Source material -
* * * * *

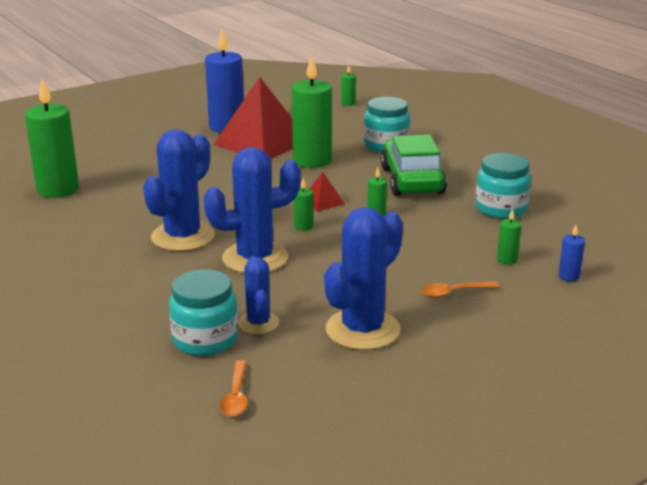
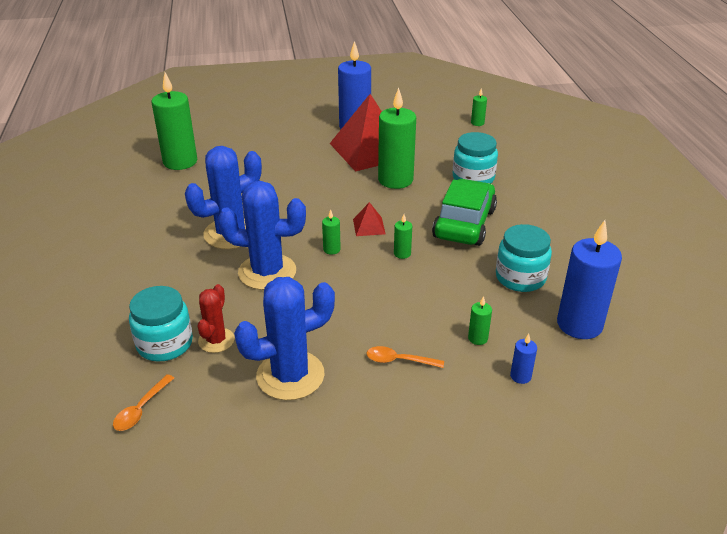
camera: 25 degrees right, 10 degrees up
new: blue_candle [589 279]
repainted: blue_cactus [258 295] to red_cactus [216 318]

* * * * *

Brief -
Take the data above and repeat it exactly, leaving each picture out.

Result -
camera: 25 degrees right, 10 degrees up
new: blue_candle [589 279]
repainted: blue_cactus [258 295] to red_cactus [216 318]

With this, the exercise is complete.